Among the entries below, only the lines starting at the one with "brown plate K7:K8" and ending at the one with "pink brick G2:H2", both included, are to be printed exactly.

Data items:

- - -

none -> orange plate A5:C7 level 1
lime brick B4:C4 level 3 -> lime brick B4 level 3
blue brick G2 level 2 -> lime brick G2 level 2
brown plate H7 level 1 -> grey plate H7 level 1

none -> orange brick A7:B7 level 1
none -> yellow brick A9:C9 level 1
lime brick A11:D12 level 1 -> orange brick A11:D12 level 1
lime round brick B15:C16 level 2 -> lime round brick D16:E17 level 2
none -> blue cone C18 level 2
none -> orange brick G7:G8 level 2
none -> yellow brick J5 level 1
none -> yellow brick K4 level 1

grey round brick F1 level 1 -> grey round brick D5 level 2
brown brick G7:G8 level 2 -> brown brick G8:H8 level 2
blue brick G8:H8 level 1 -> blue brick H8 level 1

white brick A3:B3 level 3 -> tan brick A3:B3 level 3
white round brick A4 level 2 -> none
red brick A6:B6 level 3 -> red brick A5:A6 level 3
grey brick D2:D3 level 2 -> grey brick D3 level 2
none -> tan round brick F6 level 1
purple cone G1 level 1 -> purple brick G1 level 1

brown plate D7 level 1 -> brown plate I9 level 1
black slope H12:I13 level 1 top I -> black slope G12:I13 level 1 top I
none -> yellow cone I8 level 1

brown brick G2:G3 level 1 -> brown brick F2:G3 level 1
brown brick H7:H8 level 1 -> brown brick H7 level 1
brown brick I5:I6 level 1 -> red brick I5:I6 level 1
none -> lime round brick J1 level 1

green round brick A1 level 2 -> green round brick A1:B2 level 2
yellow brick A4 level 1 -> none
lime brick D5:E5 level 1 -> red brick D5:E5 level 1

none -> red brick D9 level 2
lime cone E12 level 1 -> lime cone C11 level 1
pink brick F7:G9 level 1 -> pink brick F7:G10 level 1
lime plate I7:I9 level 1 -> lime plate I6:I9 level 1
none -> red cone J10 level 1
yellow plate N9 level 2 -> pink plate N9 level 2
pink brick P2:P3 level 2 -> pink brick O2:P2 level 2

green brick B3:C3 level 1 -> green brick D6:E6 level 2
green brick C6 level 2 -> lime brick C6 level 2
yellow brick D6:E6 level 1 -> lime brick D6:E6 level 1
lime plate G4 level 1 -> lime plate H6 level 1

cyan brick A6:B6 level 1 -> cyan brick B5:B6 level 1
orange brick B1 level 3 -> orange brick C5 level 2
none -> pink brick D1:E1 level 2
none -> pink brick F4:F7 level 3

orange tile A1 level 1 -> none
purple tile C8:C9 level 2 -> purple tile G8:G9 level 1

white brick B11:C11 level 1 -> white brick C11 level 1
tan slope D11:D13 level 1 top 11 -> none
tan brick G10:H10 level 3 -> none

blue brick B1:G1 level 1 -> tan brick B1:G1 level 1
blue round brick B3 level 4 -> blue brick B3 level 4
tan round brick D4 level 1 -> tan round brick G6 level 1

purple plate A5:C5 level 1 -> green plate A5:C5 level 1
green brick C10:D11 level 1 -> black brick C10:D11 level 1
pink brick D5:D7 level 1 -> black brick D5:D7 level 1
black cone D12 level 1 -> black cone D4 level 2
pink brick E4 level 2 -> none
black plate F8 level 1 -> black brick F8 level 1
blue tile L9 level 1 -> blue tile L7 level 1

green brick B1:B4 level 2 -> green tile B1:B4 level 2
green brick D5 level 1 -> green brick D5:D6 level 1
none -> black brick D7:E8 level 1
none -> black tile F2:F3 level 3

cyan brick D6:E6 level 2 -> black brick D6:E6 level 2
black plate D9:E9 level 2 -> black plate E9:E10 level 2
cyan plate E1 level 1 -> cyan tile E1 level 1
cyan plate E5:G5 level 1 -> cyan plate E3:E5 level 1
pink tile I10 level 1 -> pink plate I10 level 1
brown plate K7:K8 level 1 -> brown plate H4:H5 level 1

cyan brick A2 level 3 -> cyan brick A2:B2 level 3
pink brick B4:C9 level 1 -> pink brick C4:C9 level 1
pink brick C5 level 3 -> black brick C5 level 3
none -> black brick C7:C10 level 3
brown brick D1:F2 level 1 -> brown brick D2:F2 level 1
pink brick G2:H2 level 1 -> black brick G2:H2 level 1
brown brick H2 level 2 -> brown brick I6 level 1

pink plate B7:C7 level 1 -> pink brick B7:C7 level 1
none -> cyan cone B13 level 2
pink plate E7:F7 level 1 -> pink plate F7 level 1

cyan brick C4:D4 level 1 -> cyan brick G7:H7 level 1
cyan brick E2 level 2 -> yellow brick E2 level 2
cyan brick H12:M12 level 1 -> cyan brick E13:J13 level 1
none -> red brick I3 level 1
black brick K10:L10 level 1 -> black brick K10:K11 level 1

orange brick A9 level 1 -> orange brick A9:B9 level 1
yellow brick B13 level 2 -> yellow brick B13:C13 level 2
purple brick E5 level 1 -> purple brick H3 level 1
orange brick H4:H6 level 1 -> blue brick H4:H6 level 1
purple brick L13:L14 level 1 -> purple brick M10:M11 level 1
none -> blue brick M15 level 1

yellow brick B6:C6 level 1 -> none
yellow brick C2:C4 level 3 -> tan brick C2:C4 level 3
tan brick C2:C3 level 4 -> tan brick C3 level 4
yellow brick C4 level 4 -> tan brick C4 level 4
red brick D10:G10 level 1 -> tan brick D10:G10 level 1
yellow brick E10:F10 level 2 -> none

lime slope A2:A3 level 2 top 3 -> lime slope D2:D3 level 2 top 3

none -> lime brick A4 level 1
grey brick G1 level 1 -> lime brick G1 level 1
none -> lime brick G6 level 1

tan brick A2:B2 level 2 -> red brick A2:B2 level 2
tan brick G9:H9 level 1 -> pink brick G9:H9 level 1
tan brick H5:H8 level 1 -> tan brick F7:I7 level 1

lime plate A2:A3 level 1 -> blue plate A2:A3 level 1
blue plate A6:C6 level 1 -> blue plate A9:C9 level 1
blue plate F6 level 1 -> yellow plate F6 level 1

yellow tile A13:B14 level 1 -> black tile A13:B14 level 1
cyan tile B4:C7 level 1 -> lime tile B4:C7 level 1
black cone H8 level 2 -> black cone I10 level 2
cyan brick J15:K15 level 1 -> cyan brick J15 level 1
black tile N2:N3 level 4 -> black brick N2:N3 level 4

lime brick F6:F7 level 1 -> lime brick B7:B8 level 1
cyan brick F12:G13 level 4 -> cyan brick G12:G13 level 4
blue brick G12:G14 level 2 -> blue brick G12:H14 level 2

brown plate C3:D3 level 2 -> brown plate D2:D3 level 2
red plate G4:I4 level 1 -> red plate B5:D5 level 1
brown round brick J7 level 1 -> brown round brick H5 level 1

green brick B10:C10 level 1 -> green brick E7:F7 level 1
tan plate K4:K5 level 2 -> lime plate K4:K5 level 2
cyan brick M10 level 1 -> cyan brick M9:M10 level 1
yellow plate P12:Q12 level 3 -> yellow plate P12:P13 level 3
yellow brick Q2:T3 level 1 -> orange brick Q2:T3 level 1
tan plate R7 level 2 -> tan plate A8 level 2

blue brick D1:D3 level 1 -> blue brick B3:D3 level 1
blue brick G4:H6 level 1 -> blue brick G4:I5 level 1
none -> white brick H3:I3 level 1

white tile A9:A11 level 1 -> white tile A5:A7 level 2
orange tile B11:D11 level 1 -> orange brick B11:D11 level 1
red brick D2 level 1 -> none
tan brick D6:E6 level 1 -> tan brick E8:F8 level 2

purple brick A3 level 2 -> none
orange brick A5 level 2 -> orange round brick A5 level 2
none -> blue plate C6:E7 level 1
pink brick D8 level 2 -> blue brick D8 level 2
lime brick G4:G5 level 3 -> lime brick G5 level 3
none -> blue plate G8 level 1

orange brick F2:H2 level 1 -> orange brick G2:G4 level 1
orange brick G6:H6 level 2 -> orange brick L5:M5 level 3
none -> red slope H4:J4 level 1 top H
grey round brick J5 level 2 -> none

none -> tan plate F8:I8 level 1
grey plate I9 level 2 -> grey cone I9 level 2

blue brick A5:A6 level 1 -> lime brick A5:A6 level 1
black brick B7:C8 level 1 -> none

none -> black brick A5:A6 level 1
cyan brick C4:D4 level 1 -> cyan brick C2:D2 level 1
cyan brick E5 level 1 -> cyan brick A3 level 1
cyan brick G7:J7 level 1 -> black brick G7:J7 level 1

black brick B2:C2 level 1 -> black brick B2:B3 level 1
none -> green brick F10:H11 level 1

- - -

Output for this task:
brown plate K7:K8 level 1 -> brown plate H4:H5 level 1

cyan brick A2 level 3 -> cyan brick A2:B2 level 3
pink brick B4:C9 level 1 -> pink brick C4:C9 level 1
pink brick C5 level 3 -> black brick C5 level 3
none -> black brick C7:C10 level 3
brown brick D1:F2 level 1 -> brown brick D2:F2 level 1
pink brick G2:H2 level 1 -> black brick G2:H2 level 1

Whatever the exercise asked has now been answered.